In the data below, find every line with the string "moved" and pull it out.

*** Listed records ***

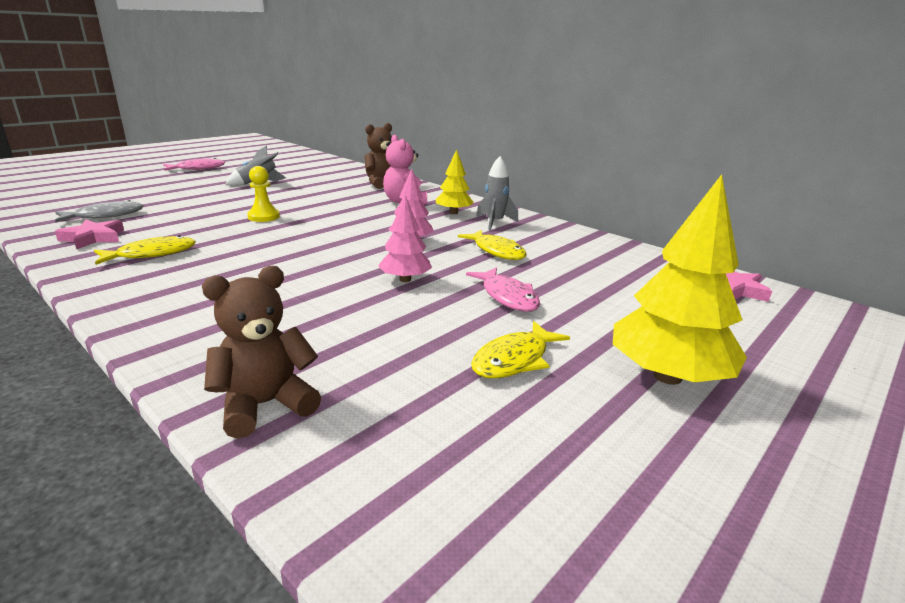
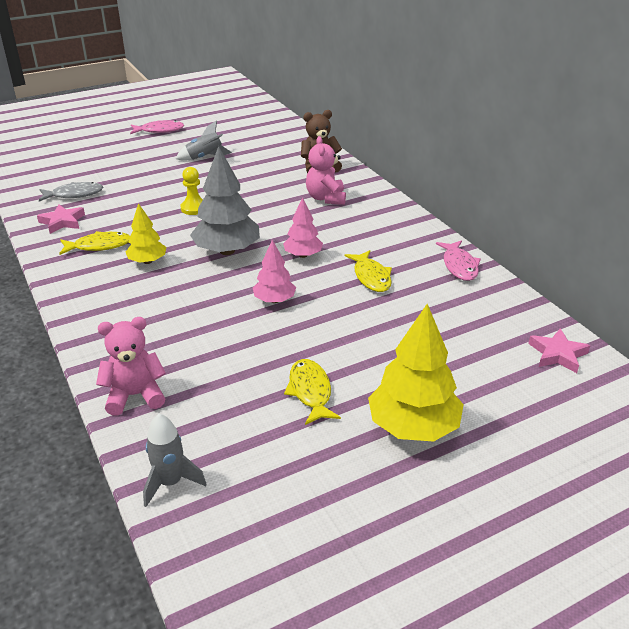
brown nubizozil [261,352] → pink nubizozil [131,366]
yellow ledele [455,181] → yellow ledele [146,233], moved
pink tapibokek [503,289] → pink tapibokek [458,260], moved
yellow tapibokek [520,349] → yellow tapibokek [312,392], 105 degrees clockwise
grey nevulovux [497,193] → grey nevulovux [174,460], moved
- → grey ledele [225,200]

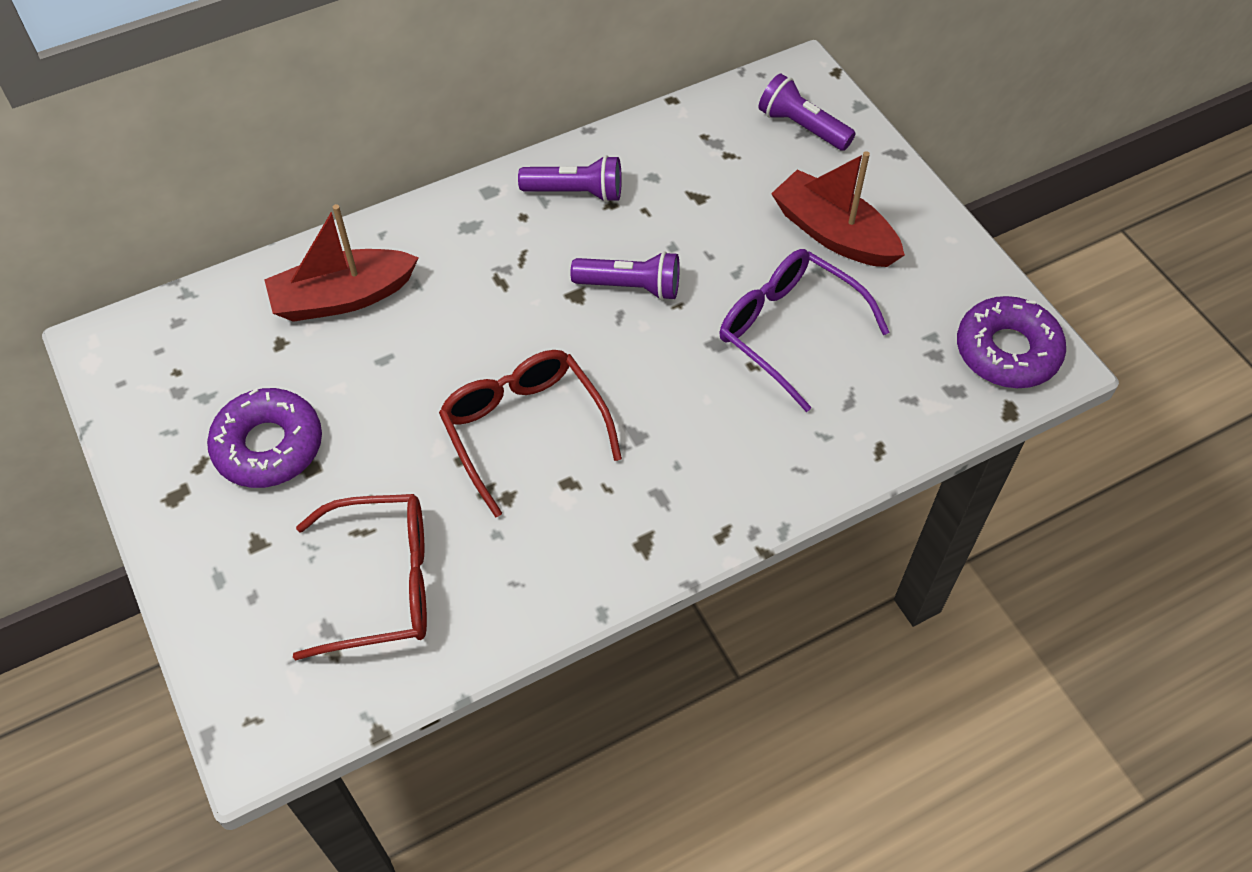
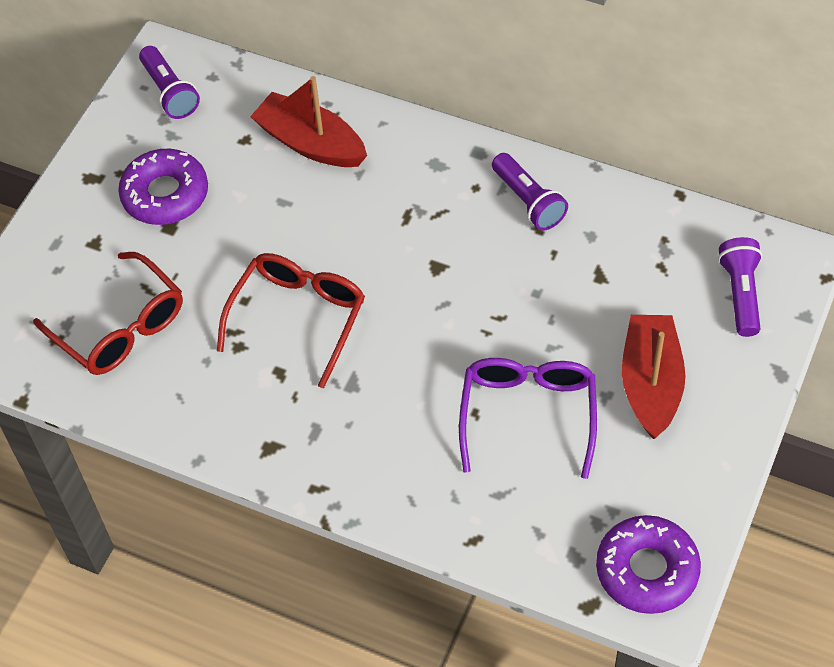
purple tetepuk [625,275] → purple tetepuk [169,82], moved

*** End of Listed records ***

__Result of this exercise__.
yellow ledele [455,181] → yellow ledele [146,233], moved
pink tapibokek [503,289] → pink tapibokek [458,260], moved
grey nevulovux [497,193] → grey nevulovux [174,460], moved
purple tetepuk [625,275] → purple tetepuk [169,82], moved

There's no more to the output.